**Task directions**
Pictures excluded, reproduce exactly the lines below from the one with "grey calculator [204,196,249,233]" through the one with "red star [232,330,305,382]", both included.

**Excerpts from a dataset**
****************************************

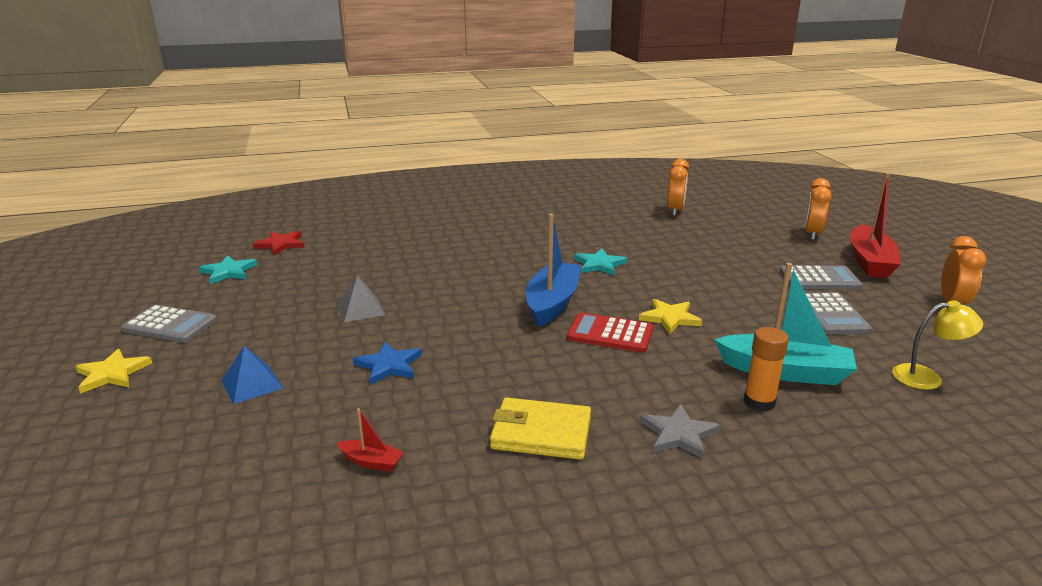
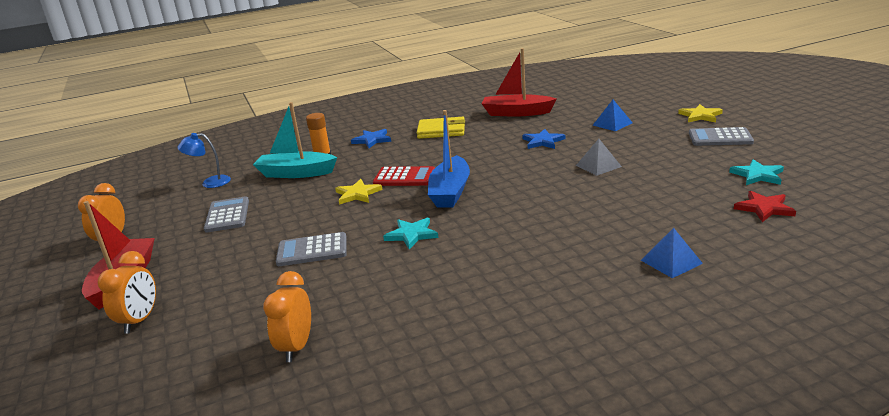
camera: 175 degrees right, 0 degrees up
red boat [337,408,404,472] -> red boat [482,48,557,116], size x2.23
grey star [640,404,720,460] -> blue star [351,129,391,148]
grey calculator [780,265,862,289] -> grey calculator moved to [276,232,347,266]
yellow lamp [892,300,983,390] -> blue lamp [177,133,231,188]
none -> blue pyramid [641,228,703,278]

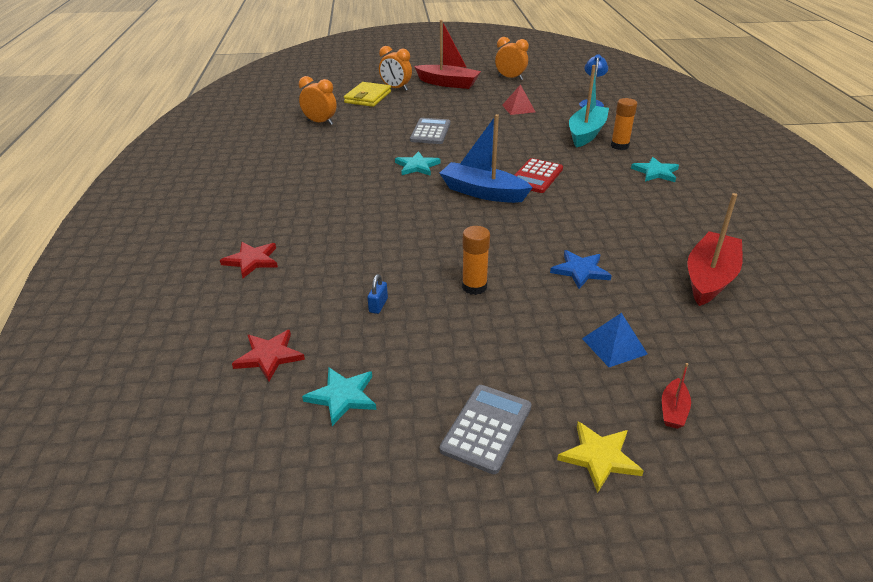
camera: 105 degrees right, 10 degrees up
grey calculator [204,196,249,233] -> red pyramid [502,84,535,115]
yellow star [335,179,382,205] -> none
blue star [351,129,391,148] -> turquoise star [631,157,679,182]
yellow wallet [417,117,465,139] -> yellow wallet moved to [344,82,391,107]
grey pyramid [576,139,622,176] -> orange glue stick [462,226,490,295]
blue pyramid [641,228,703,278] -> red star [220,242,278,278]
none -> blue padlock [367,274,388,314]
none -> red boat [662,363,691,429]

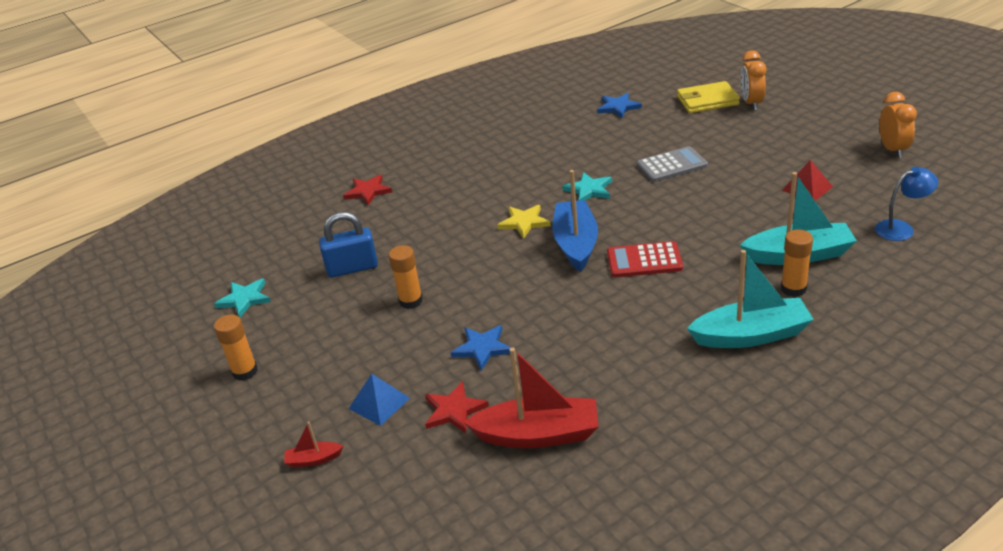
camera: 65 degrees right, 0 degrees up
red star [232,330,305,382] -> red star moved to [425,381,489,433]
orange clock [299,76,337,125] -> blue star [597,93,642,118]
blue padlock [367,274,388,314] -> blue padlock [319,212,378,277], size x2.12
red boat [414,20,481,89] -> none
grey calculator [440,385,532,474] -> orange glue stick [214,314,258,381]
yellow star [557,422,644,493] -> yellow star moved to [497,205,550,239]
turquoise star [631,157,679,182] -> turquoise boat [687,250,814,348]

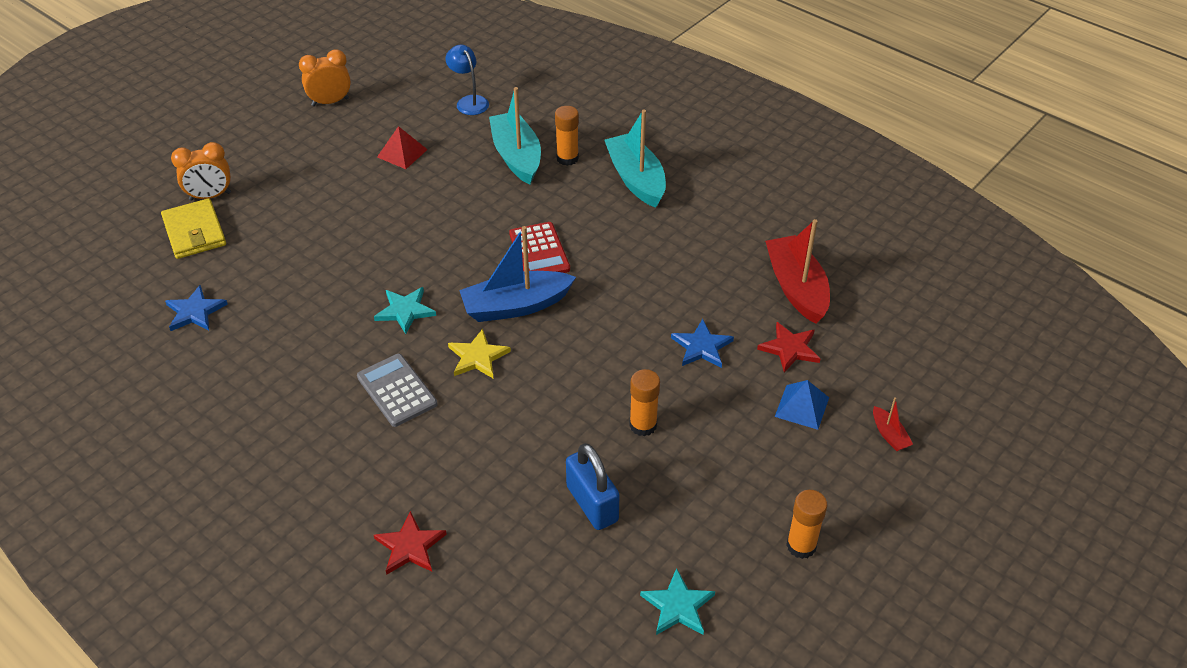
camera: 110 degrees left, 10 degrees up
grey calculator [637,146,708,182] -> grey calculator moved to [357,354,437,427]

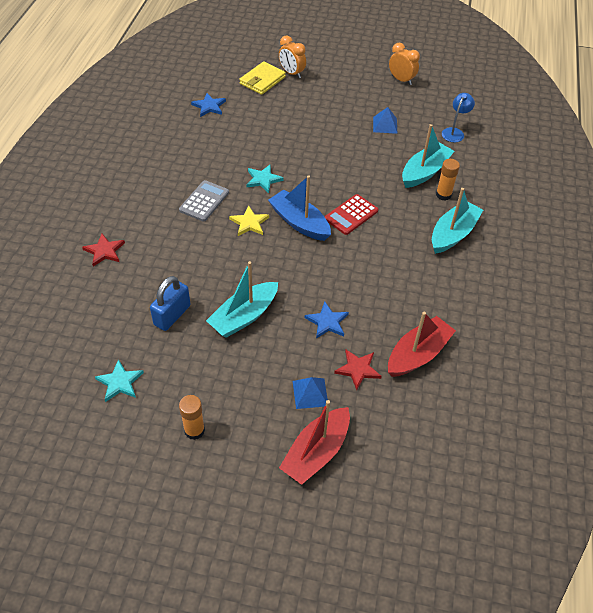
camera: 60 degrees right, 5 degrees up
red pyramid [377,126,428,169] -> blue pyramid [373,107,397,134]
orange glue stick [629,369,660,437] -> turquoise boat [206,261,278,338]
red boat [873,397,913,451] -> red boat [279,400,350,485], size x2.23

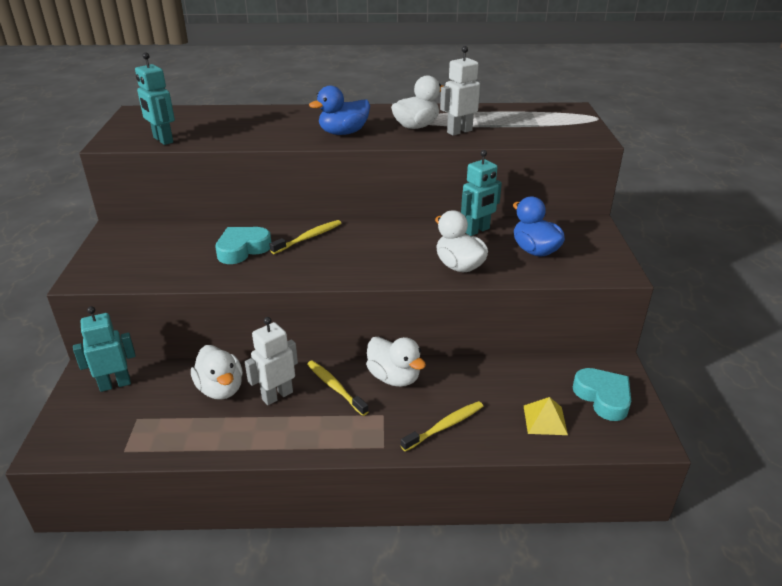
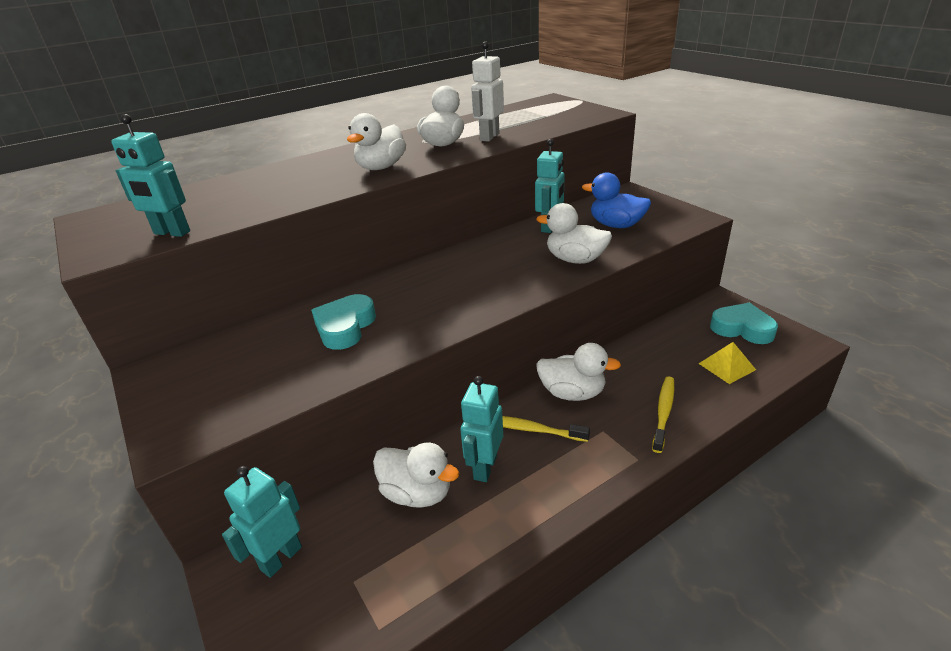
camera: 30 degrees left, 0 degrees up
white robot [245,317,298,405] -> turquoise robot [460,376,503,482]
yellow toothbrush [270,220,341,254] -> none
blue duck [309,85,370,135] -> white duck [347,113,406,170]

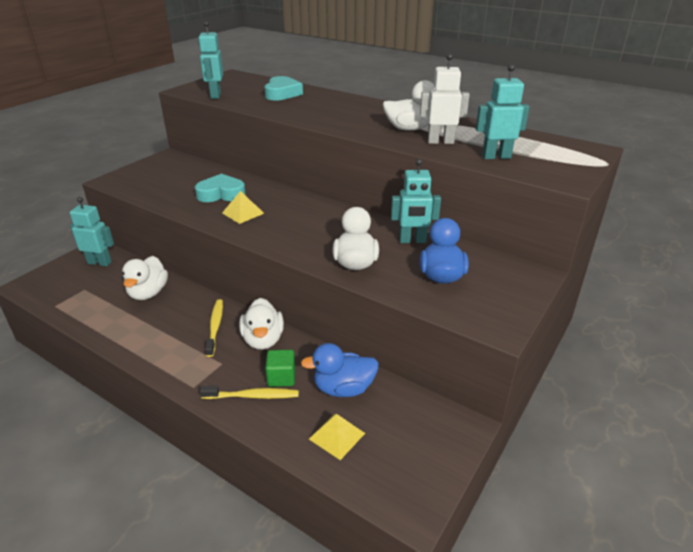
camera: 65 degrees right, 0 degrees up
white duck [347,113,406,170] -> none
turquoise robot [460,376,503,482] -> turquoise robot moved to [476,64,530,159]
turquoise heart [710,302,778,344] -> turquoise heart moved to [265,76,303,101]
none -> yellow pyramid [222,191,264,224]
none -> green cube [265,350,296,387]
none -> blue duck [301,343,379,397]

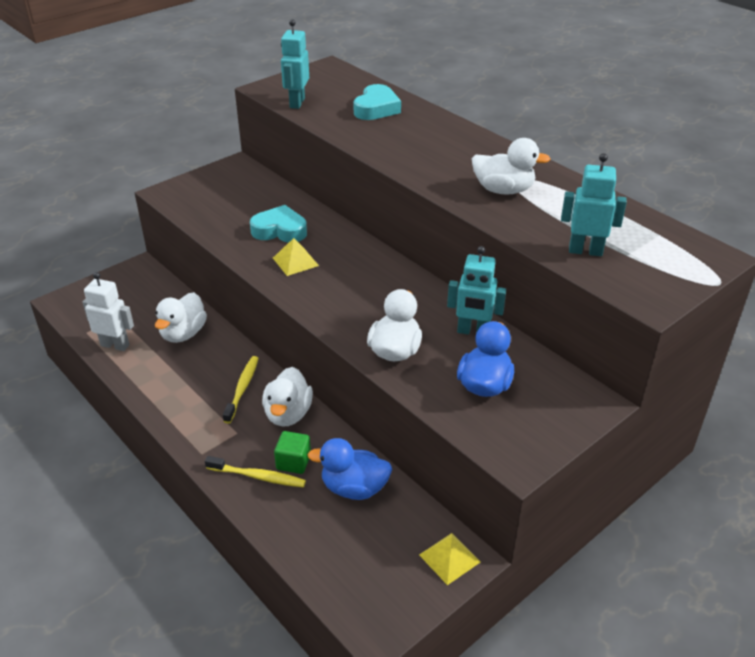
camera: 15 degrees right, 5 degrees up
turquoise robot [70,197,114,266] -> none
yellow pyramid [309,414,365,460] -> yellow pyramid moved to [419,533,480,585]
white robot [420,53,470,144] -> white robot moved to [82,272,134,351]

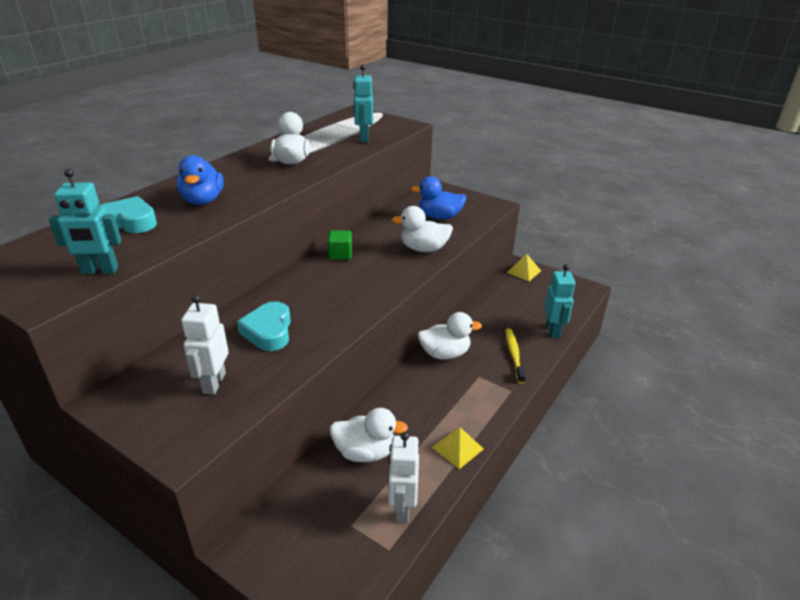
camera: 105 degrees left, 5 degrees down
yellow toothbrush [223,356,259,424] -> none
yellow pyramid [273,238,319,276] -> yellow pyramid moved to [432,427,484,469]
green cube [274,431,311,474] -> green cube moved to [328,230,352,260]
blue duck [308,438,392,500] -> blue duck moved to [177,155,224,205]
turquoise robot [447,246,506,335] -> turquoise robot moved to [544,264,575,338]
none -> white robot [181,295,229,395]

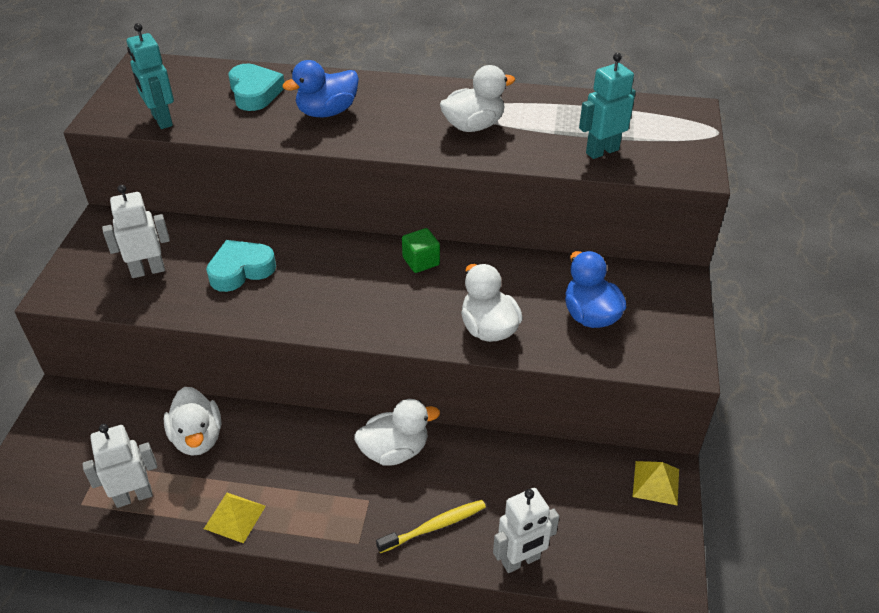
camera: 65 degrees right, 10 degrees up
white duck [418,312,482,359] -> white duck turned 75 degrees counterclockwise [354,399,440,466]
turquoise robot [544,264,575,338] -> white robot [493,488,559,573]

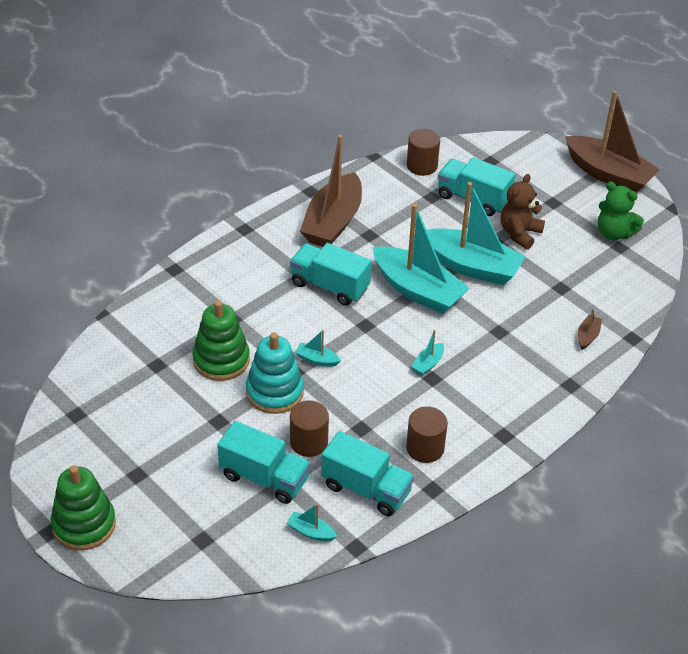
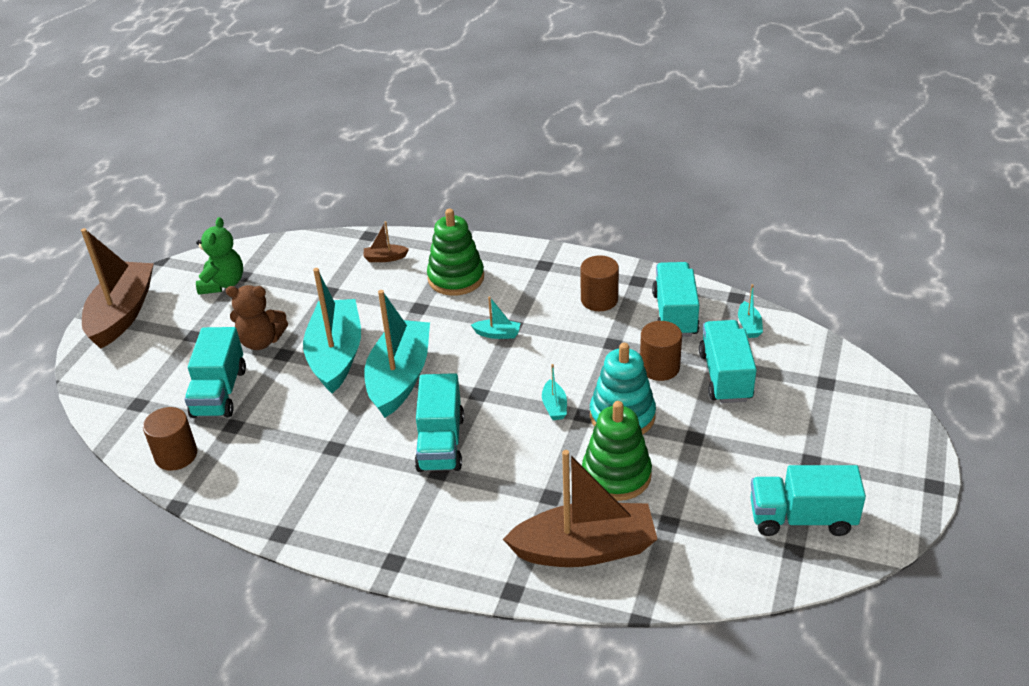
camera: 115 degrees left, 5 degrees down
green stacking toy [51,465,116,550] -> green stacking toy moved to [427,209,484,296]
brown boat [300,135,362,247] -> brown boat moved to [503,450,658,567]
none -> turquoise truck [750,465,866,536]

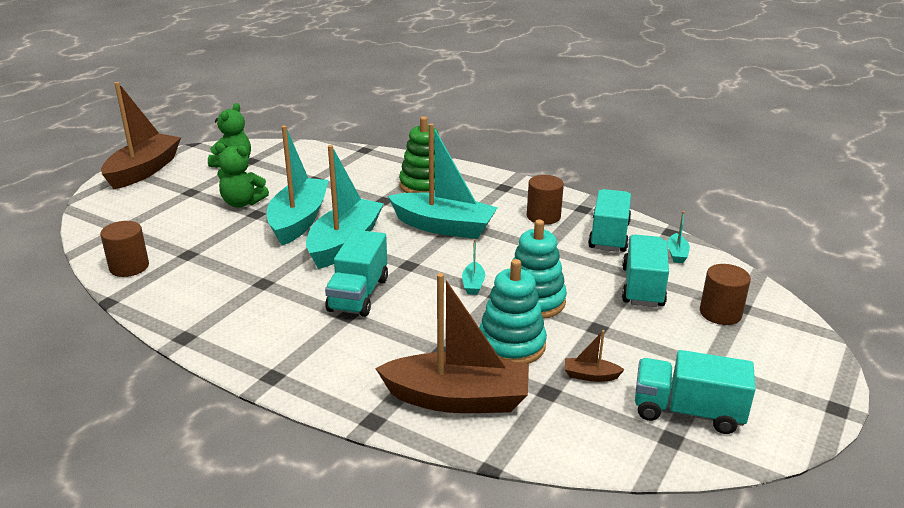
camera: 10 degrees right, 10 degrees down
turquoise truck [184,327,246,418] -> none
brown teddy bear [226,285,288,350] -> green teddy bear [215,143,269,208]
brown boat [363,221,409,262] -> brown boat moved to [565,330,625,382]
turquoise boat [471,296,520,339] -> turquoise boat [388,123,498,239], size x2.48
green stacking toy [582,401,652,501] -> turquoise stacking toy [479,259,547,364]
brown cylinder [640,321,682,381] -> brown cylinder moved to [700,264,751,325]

****************************************

**Exercise output**
grey calculator [204,196,249,233] -> red pyramid [502,84,535,115]
yellow star [335,179,382,205] -> none
blue star [351,129,391,148] -> turquoise star [631,157,679,182]
yellow wallet [417,117,465,139] -> yellow wallet moved to [344,82,391,107]
grey pyramid [576,139,622,176] -> orange glue stick [462,226,490,295]
blue pyramid [641,228,703,278] -> red star [220,242,278,278]
none -> blue padlock [367,274,388,314]
none -> red boat [662,363,691,429]

camera: 65 degrees right, 0 degrees up
red star [232,330,305,382] -> red star moved to [425,381,489,433]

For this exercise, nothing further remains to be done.